-------- GIVEN RECORDS

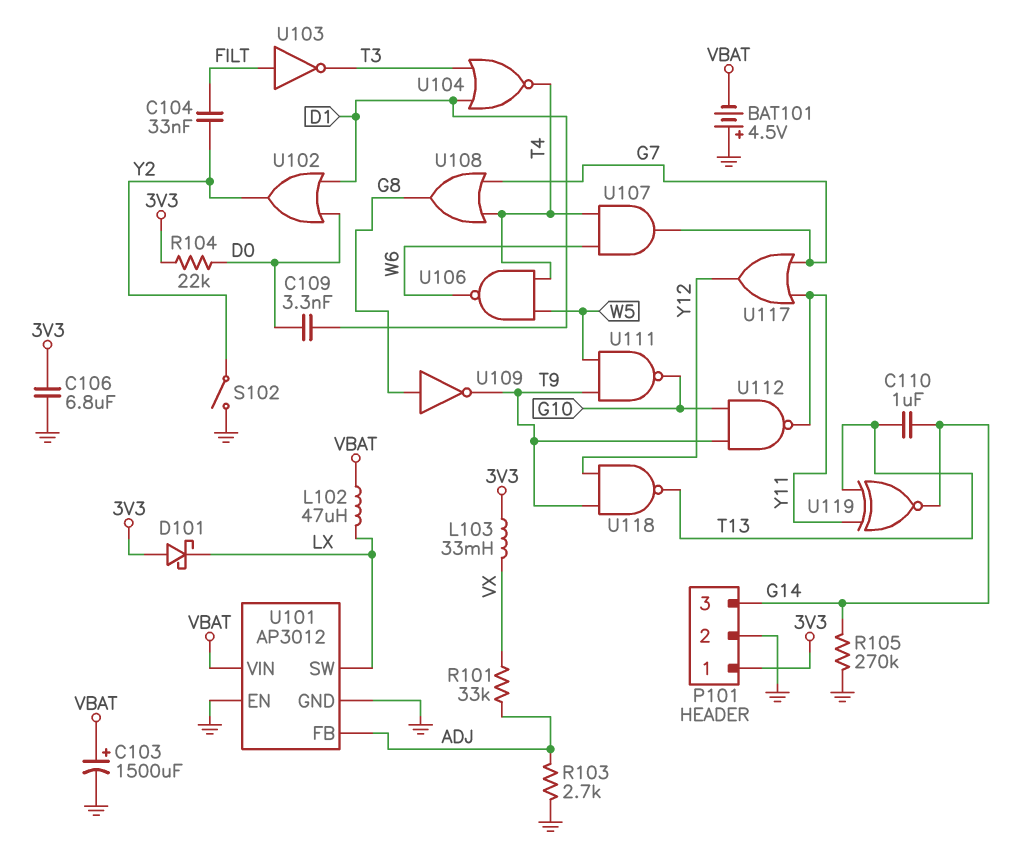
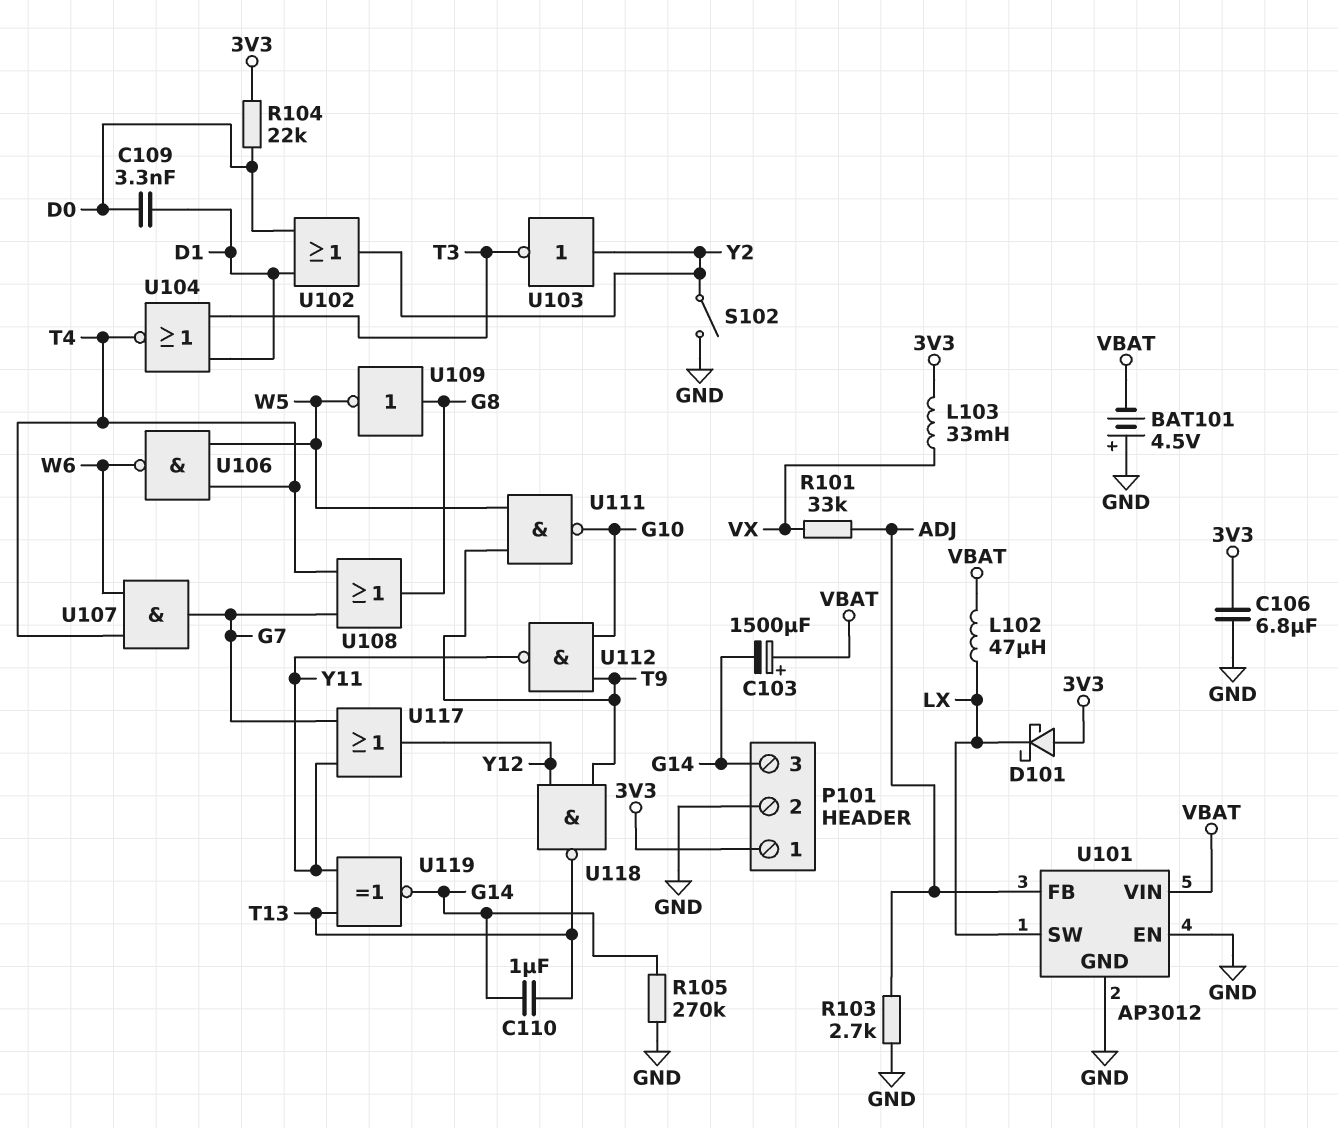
C103: 1500uF (plus VBAT, minus GND) -> 1500uF (plus VBAT, minus G14)
C104: 33nF (FILT, Y2) -> none
U103: NOT (in FILT, out T3) -> NOT (in Y2, out T3)
U109: NOT (in G8, out T9) -> NOT (in G8, out W5)

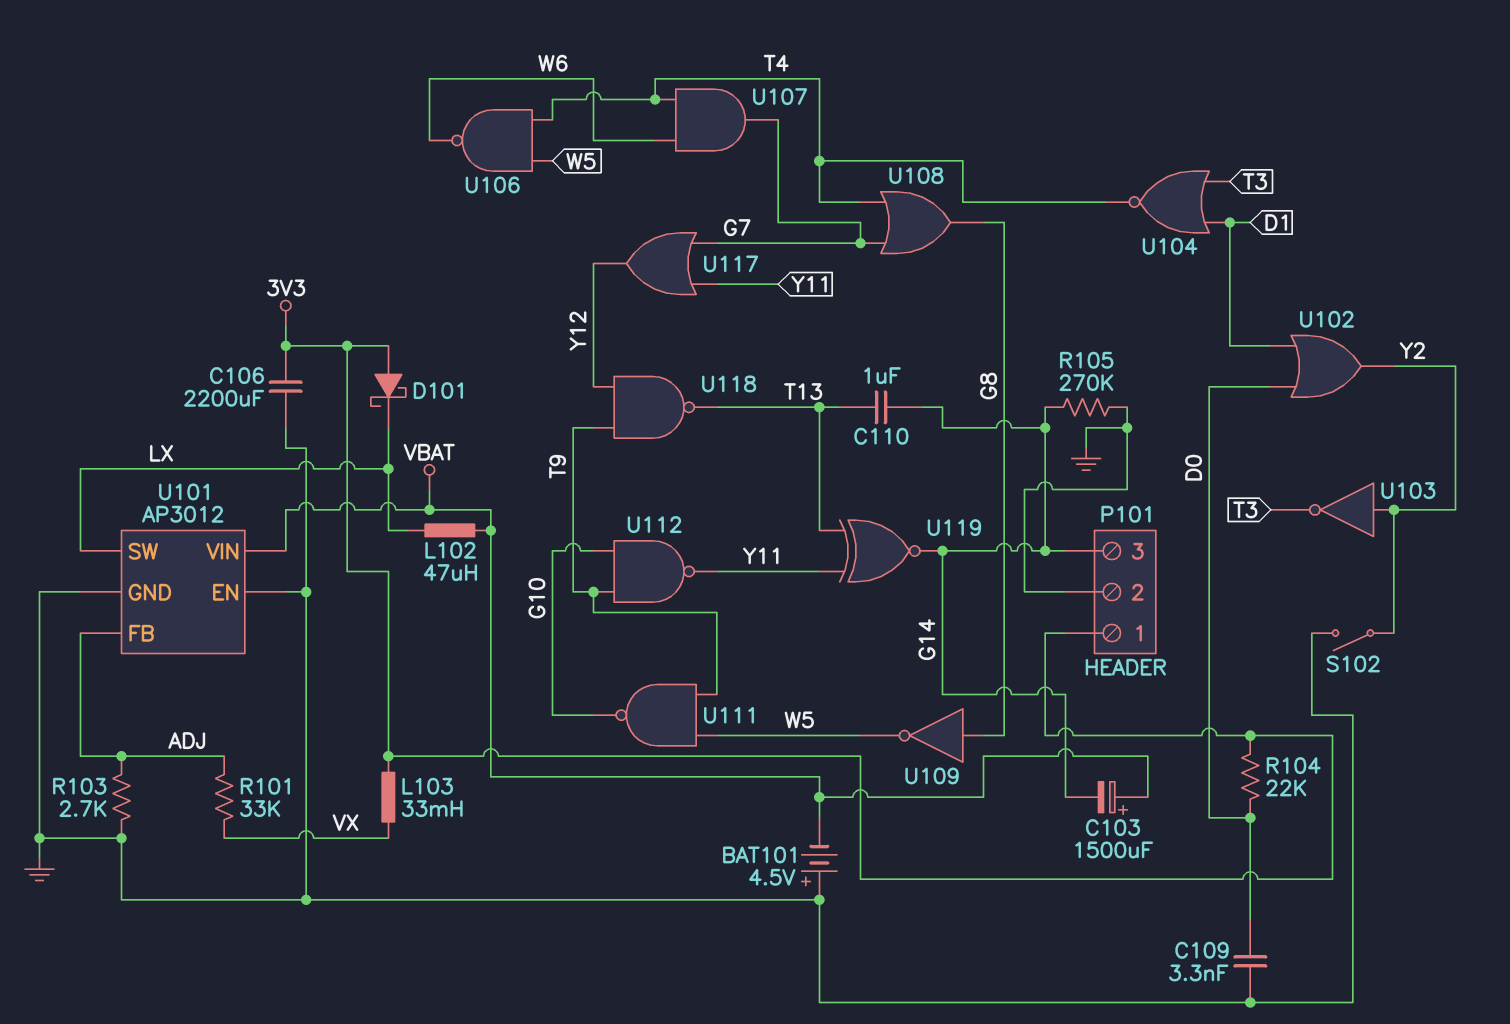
C106: 6.8uF (3V3, GND) -> 2200uF (3V3, GND)
C109: 3.3nF (D0, D1) -> 3.3nF (D0, GND)

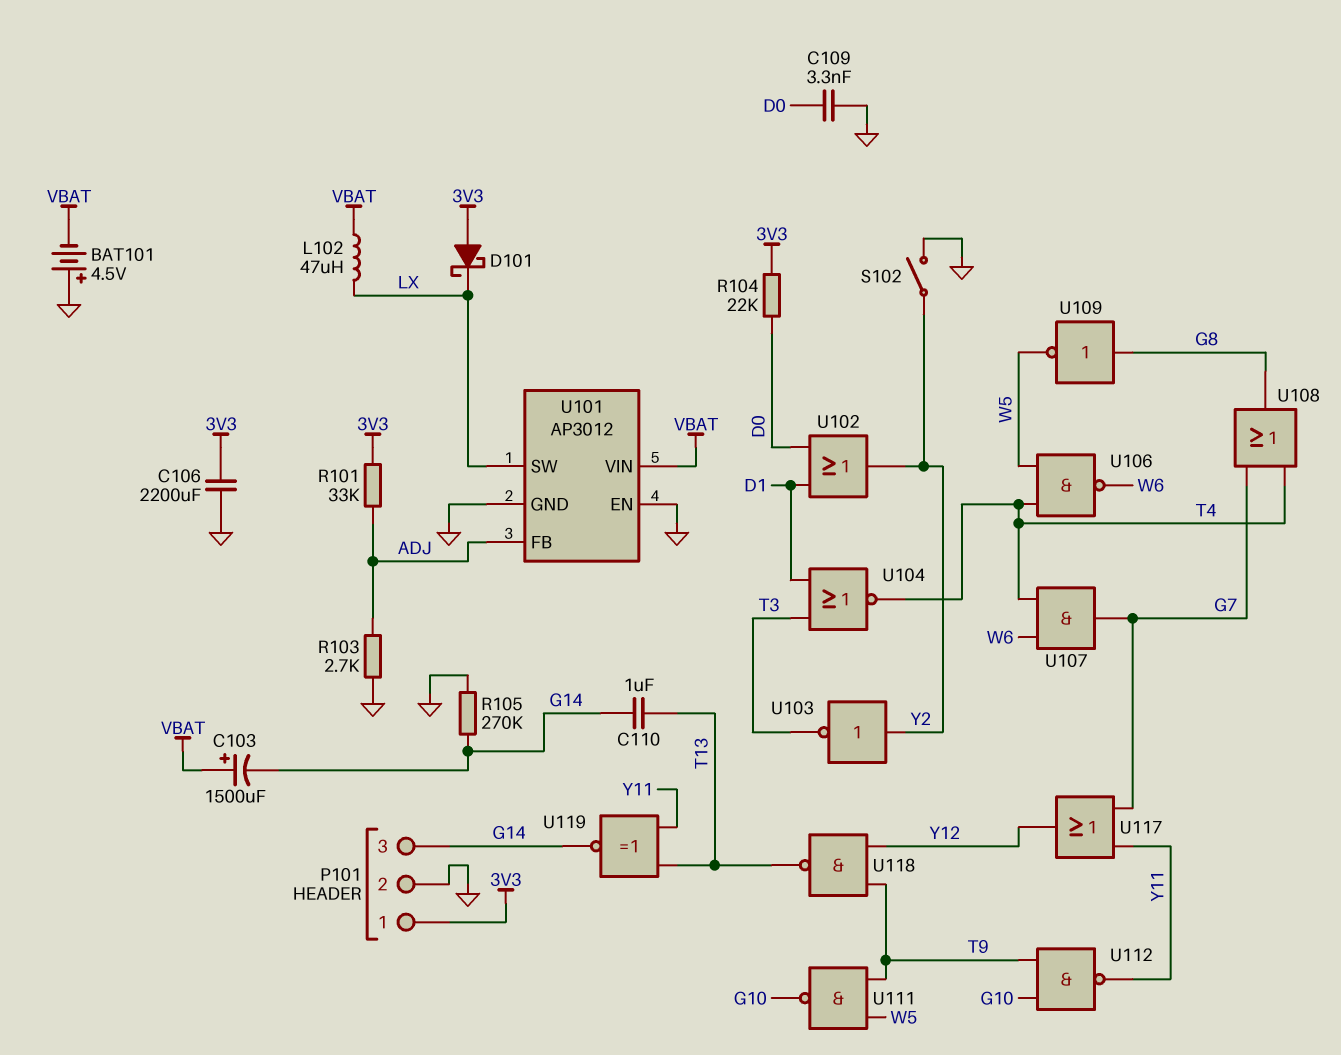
L103: 33mH (3V3, VX) -> none
R101: 33k (ADJ, VX) -> 33k (3V3, ADJ)

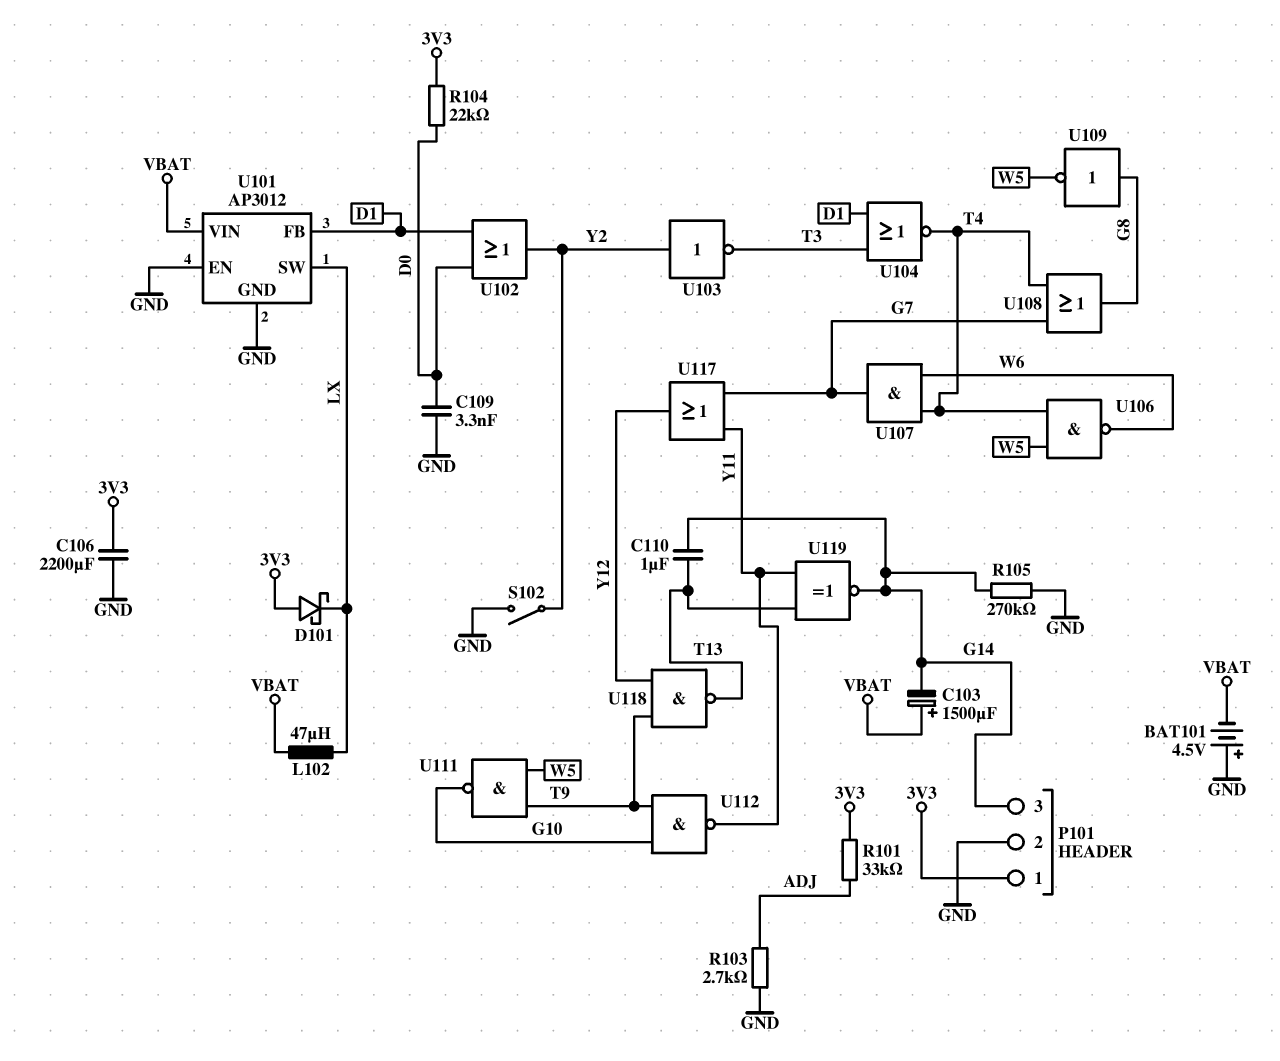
U101 pin FB: ADJ -> D1

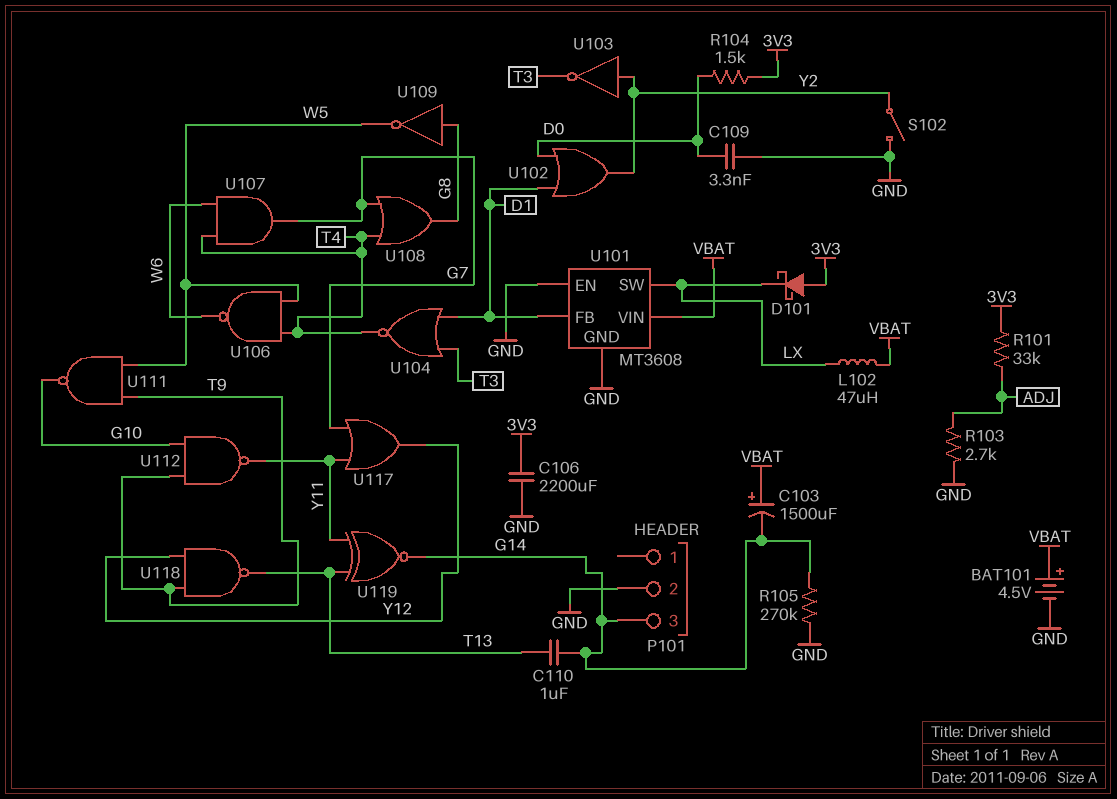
BAT101: 4.5V (plus GND, minus VBAT) -> 4.5V (plus VBAT, minus GND)
P101 pin 1: 3V3 -> none
R104: 22k (3V3, D0) -> 1.5k (3V3, D0)
U101: AP3012 -> MT3608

----------------

◆ EXERCISE
Please output every entry exactly as written, apart from the pictures.

◆ TASK RESULT
C103: 1500uF (plus VBAT, minus GND) -> 1500uF (plus VBAT, minus G14)
C104: 33nF (FILT, Y2) -> none
U103: NOT (in FILT, out T3) -> NOT (in Y2, out T3)
U109: NOT (in G8, out T9) -> NOT (in G8, out W5)

C106: 6.8uF (3V3, GND) -> 2200uF (3V3, GND)
C109: 3.3nF (D0, D1) -> 3.3nF (D0, GND)

L103: 33mH (3V3, VX) -> none
R101: 33k (ADJ, VX) -> 33k (3V3, ADJ)

U101 pin FB: ADJ -> D1

BAT101: 4.5V (plus GND, minus VBAT) -> 4.5V (plus VBAT, minus GND)
P101 pin 1: 3V3 -> none
R104: 22k (3V3, D0) -> 1.5k (3V3, D0)
U101: AP3012 -> MT3608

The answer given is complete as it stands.